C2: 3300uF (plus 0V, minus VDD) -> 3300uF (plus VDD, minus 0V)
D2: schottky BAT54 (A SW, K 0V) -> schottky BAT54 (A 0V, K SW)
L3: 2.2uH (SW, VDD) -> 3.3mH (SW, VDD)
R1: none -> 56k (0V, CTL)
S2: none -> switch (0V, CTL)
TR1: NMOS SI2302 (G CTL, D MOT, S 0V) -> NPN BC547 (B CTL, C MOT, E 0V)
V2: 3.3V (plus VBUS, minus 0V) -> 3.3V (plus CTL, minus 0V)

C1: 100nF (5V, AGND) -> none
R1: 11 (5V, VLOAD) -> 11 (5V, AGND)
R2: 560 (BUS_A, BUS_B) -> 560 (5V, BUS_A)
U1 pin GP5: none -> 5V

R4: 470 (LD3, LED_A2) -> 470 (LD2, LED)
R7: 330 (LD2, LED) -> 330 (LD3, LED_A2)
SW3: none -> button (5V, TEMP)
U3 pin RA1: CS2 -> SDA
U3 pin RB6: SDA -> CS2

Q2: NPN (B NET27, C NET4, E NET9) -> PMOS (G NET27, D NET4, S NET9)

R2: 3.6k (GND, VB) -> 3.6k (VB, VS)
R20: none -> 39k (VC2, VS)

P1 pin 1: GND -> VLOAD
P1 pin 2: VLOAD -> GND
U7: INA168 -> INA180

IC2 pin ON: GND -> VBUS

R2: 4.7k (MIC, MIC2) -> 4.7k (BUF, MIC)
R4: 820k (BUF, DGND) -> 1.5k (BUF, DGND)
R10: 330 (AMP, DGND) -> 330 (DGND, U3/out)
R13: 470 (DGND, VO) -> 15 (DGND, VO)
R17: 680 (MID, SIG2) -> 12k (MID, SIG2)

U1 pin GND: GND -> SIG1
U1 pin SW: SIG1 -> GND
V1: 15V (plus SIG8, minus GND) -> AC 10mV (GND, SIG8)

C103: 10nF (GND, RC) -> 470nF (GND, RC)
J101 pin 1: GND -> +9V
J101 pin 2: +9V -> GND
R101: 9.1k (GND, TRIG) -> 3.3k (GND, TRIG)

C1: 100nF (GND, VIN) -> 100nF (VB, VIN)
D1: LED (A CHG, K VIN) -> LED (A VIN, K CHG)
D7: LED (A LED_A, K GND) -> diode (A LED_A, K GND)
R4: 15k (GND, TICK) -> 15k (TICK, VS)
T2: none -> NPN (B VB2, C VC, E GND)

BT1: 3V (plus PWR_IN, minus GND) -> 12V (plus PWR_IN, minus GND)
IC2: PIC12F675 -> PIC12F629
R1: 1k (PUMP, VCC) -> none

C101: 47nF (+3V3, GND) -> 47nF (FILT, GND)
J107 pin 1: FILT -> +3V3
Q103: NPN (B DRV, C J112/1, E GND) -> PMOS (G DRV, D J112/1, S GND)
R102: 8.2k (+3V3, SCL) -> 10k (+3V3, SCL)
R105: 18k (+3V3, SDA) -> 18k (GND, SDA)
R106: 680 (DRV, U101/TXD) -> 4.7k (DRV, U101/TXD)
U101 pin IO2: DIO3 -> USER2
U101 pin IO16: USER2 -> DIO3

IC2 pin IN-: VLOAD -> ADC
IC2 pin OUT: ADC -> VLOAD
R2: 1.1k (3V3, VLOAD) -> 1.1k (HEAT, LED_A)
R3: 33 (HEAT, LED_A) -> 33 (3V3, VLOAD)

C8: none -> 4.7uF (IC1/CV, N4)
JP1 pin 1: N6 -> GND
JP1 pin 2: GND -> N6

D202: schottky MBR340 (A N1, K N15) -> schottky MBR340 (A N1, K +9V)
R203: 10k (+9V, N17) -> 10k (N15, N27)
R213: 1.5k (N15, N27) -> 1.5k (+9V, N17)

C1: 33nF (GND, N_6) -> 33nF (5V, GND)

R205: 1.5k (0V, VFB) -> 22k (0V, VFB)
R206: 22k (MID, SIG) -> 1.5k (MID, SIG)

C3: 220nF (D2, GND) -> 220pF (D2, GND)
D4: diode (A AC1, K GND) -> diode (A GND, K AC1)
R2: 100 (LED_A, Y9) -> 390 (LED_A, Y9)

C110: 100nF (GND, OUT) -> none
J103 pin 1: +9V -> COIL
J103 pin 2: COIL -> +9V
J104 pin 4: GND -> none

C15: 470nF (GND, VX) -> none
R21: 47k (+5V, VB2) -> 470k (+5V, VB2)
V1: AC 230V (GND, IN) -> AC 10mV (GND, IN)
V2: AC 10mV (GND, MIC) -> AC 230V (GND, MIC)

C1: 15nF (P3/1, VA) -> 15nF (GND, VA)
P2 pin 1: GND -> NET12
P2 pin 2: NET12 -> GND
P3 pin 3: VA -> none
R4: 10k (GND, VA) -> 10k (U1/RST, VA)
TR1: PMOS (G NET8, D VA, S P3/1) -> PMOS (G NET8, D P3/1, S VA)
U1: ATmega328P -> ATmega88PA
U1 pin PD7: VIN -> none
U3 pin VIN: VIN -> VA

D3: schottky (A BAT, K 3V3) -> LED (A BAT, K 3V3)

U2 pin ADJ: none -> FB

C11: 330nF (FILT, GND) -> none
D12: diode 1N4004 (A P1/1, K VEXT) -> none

-- -- --

§ PROBLEM TO SOLVE:
Give back exactly the lines of the listing, starting with the first and ending with the one bearing "R4: 470 (LD3, LED_A2) -> 470 (LD2, LED)". Add no other lines.

§ RESULT FOR THIS EXERCISE:
C2: 3300uF (plus 0V, minus VDD) -> 3300uF (plus VDD, minus 0V)
D2: schottky BAT54 (A SW, K 0V) -> schottky BAT54 (A 0V, K SW)
L3: 2.2uH (SW, VDD) -> 3.3mH (SW, VDD)
R1: none -> 56k (0V, CTL)
S2: none -> switch (0V, CTL)
TR1: NMOS SI2302 (G CTL, D MOT, S 0V) -> NPN BC547 (B CTL, C MOT, E 0V)
V2: 3.3V (plus VBUS, minus 0V) -> 3.3V (plus CTL, minus 0V)

C1: 100nF (5V, AGND) -> none
R1: 11 (5V, VLOAD) -> 11 (5V, AGND)
R2: 560 (BUS_A, BUS_B) -> 560 (5V, BUS_A)
U1 pin GP5: none -> 5V

R4: 470 (LD3, LED_A2) -> 470 (LD2, LED)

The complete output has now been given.